[[ THE DATA open ]]

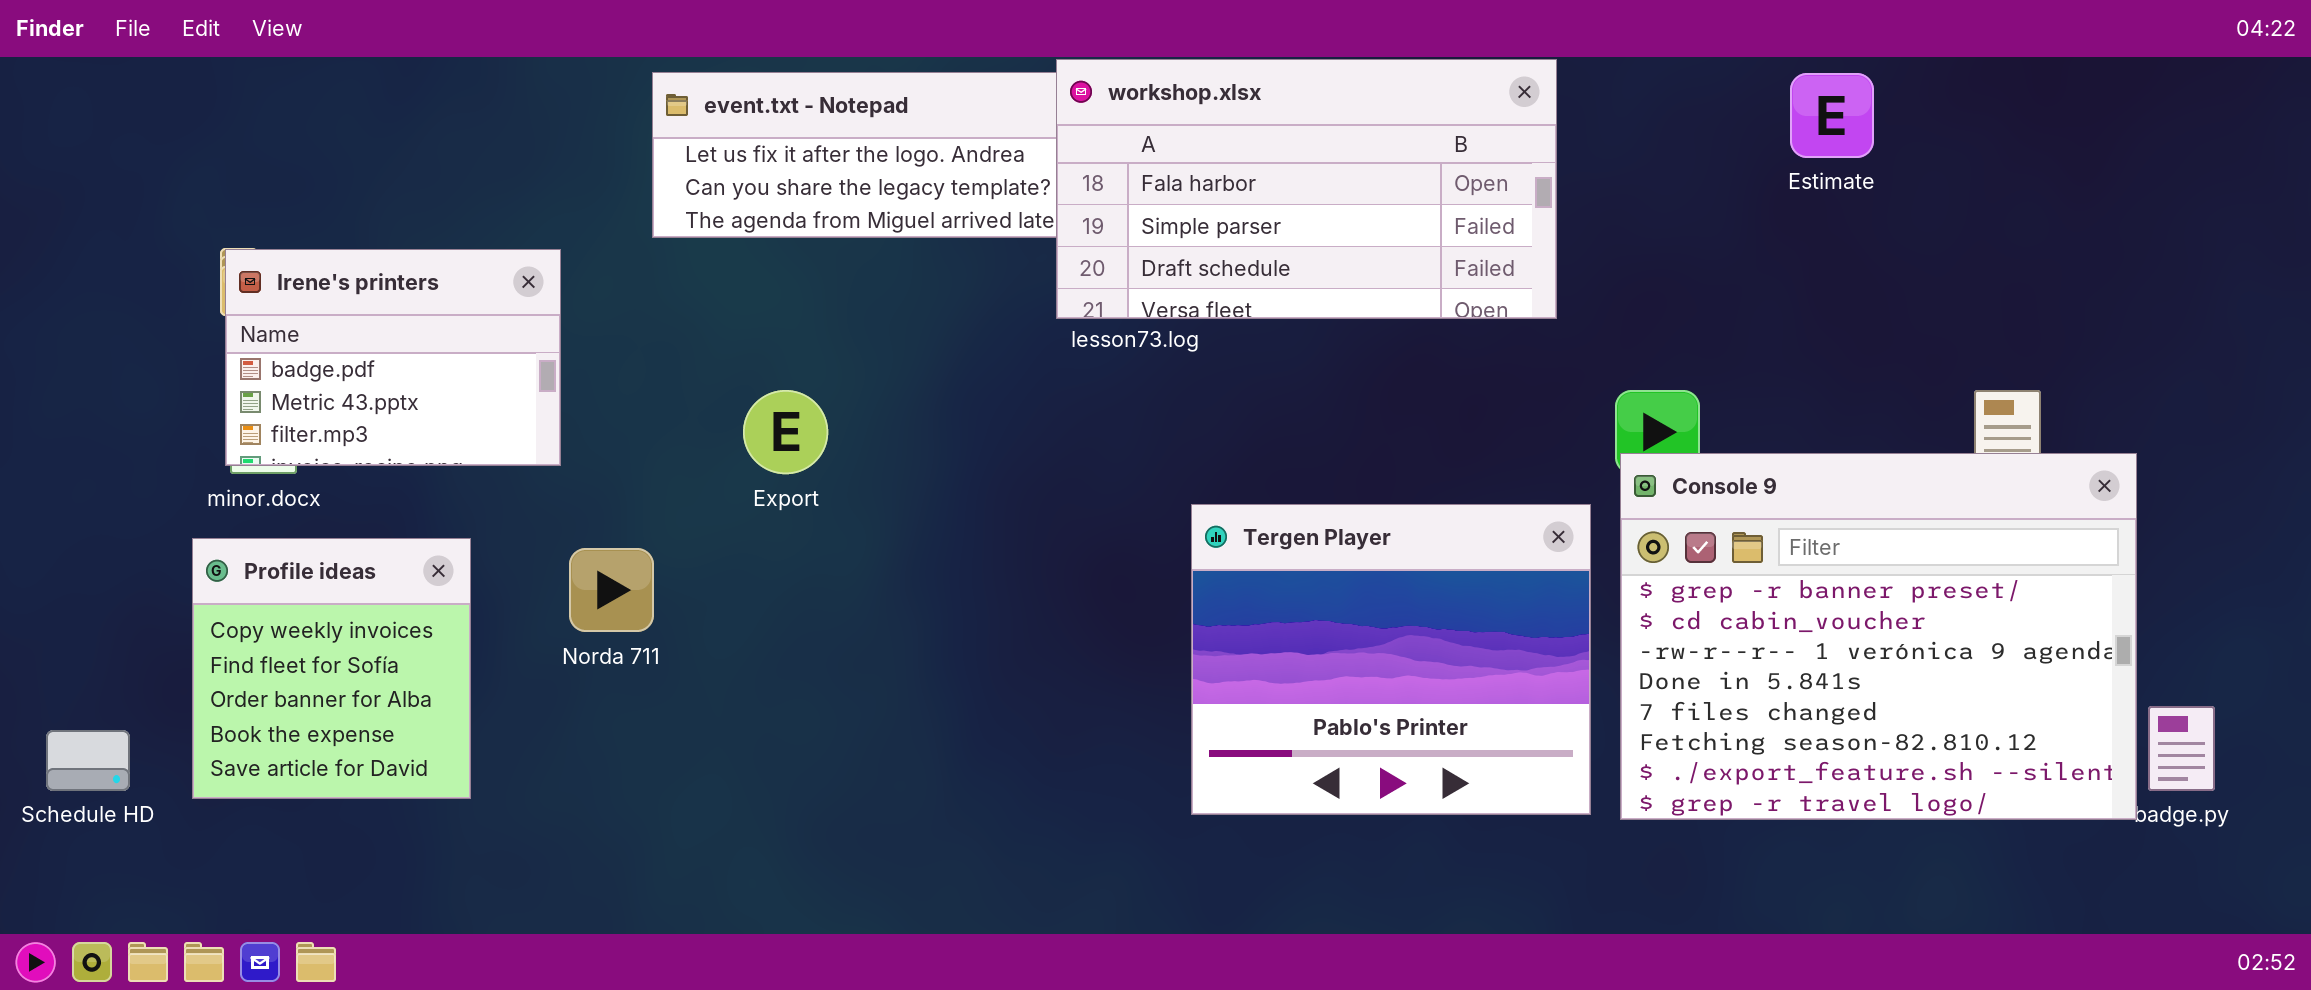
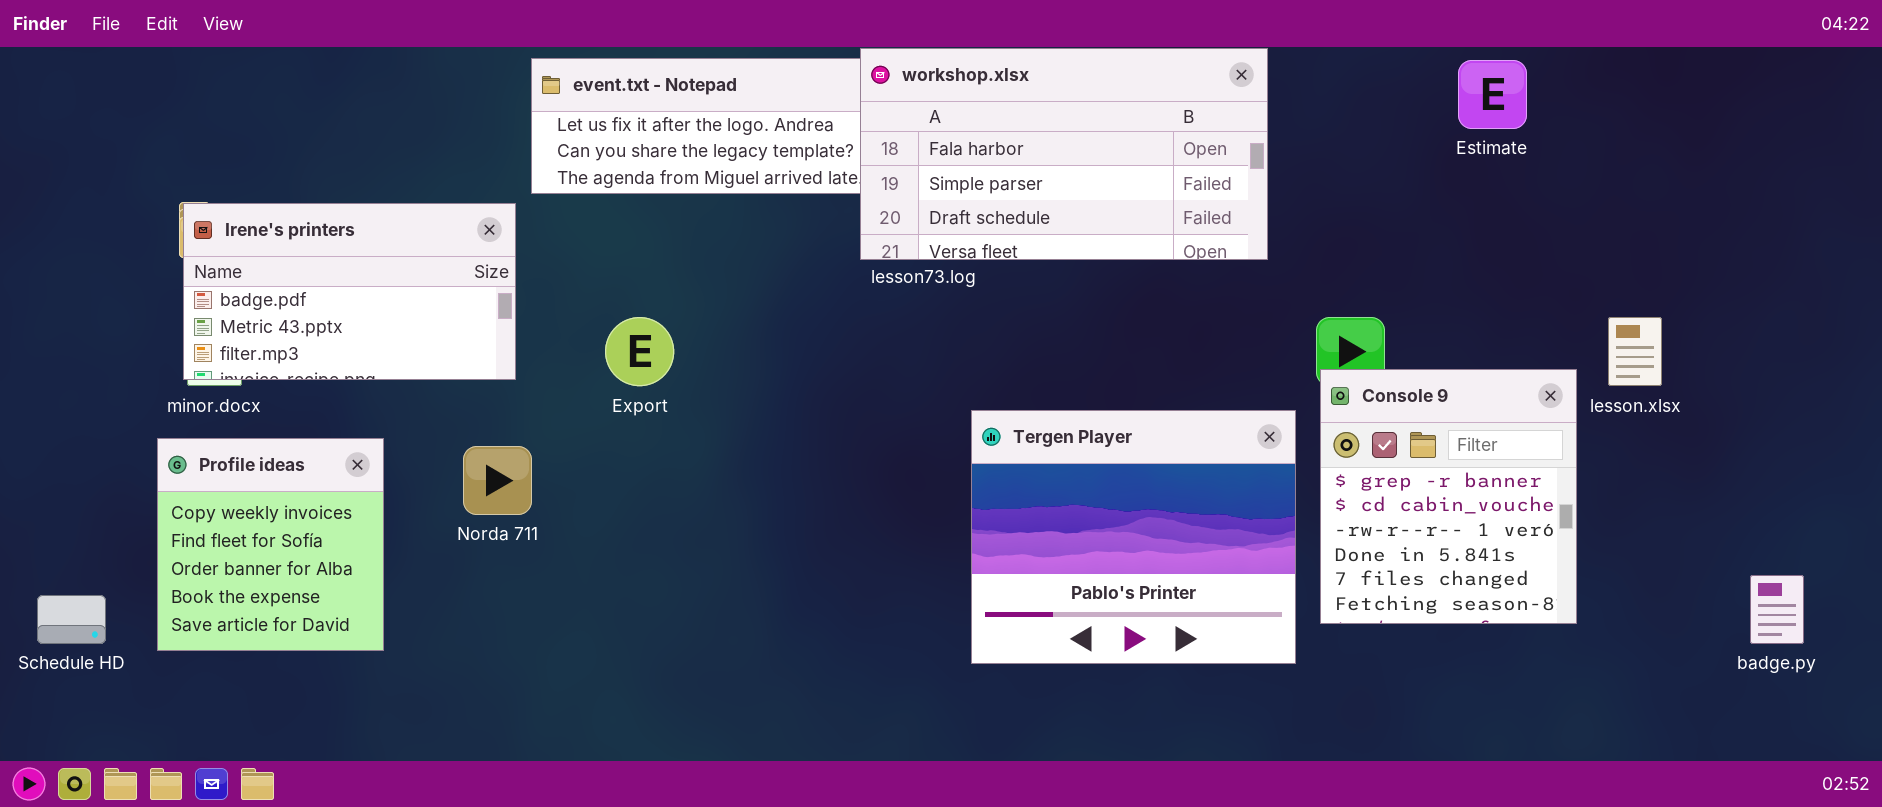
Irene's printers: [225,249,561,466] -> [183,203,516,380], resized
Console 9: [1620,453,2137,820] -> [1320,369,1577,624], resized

[[ THE DATA closed ]]
[[ THE DATA open ]]

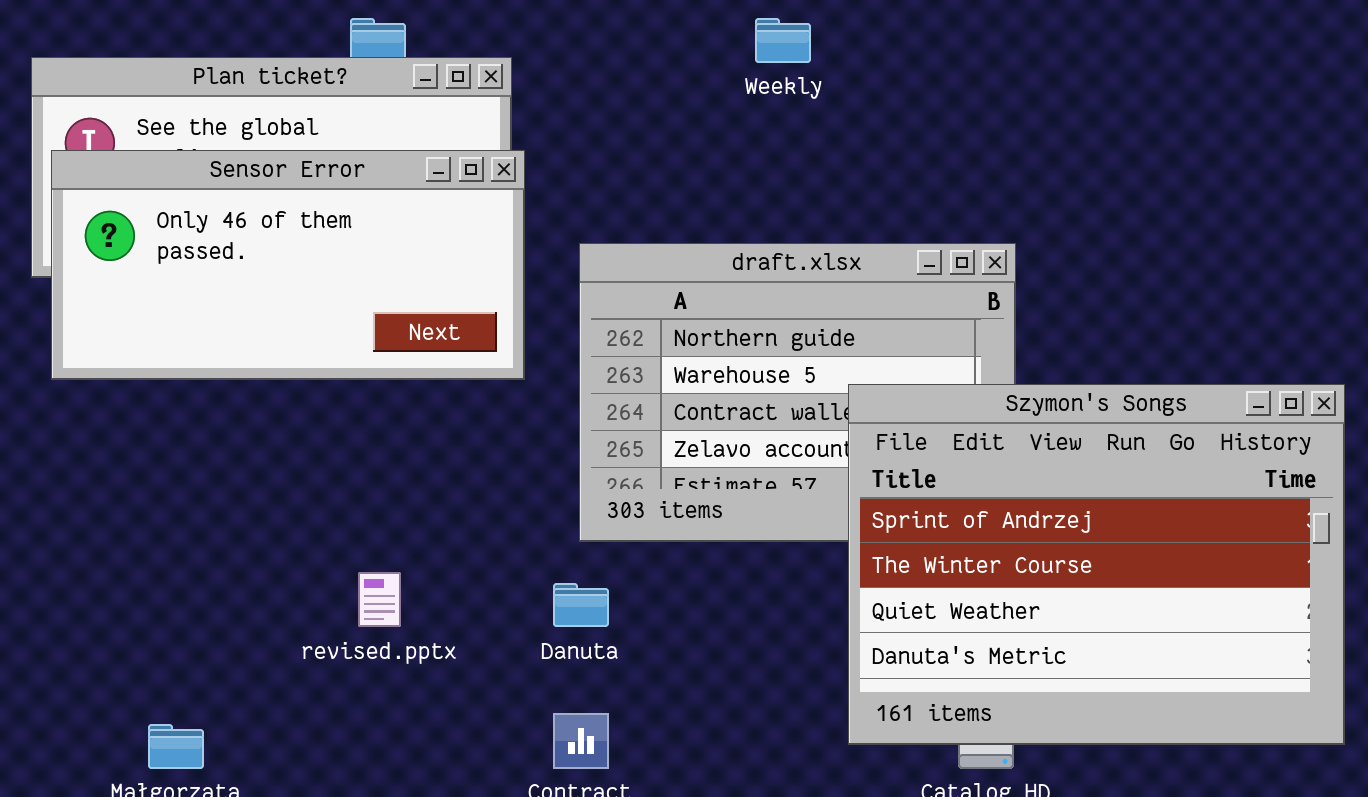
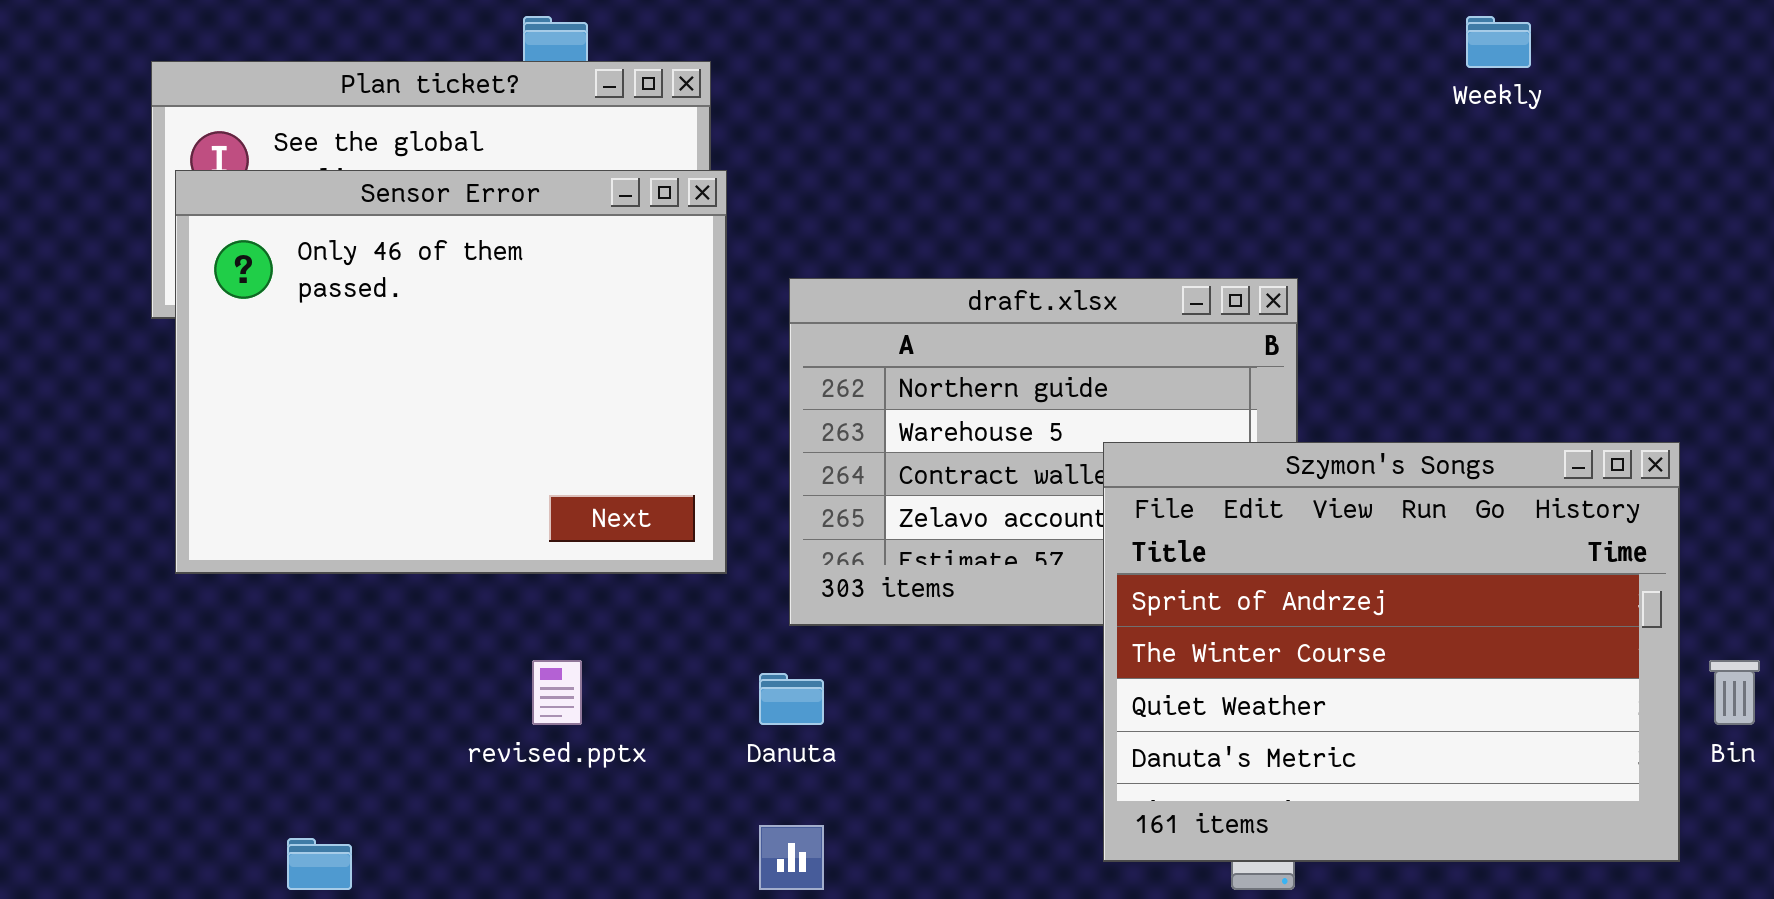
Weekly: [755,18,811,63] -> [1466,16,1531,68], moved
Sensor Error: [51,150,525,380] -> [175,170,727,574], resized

[[ THE DATA closed ]]
[[ THE DATA open ]]

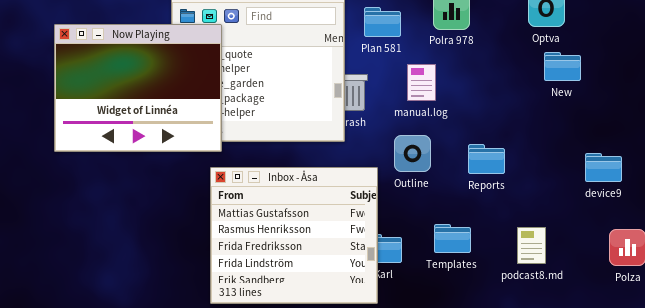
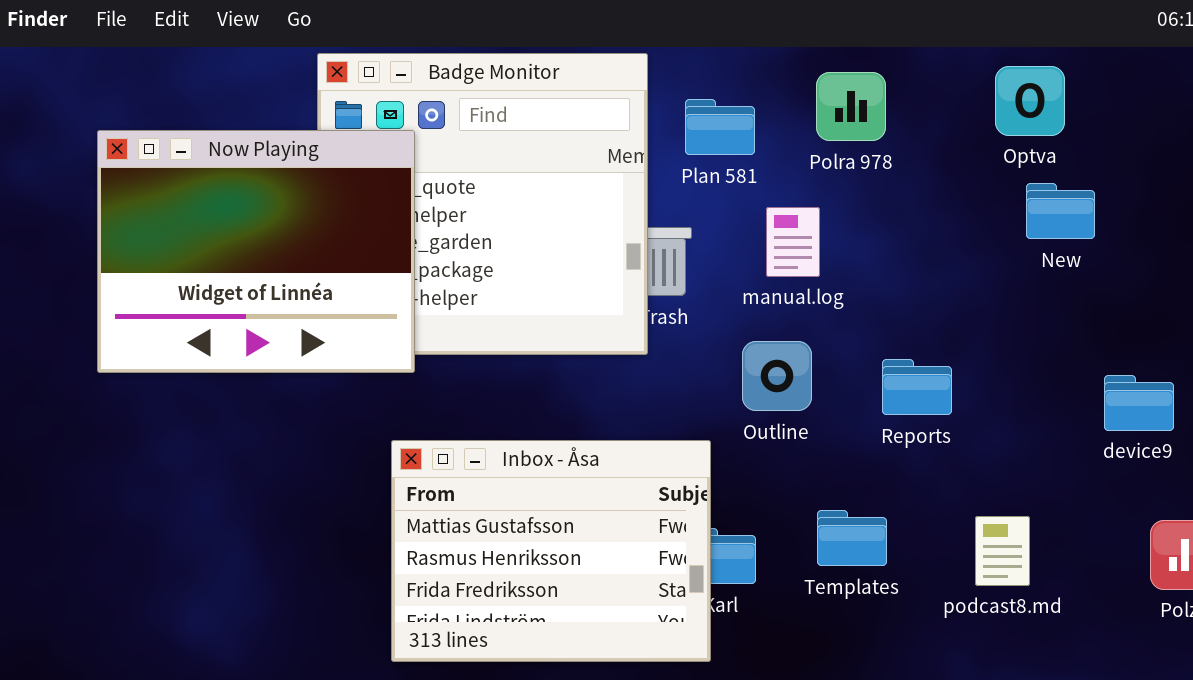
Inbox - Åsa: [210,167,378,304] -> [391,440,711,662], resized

[[ THE DATA closed ]]

WHAT IS EXPECTED :: From the material above, set down exactly the lines starting at the one with "Weekly: [755,18,811,63] ->" and ending at the one with "Sensor Error: [51,150,525,380]", end lines included.

OUTPUT OF THE TASK ::
Weekly: [755,18,811,63] -> [1466,16,1531,68], moved
Sensor Error: [51,150,525,380] -> [175,170,727,574], resized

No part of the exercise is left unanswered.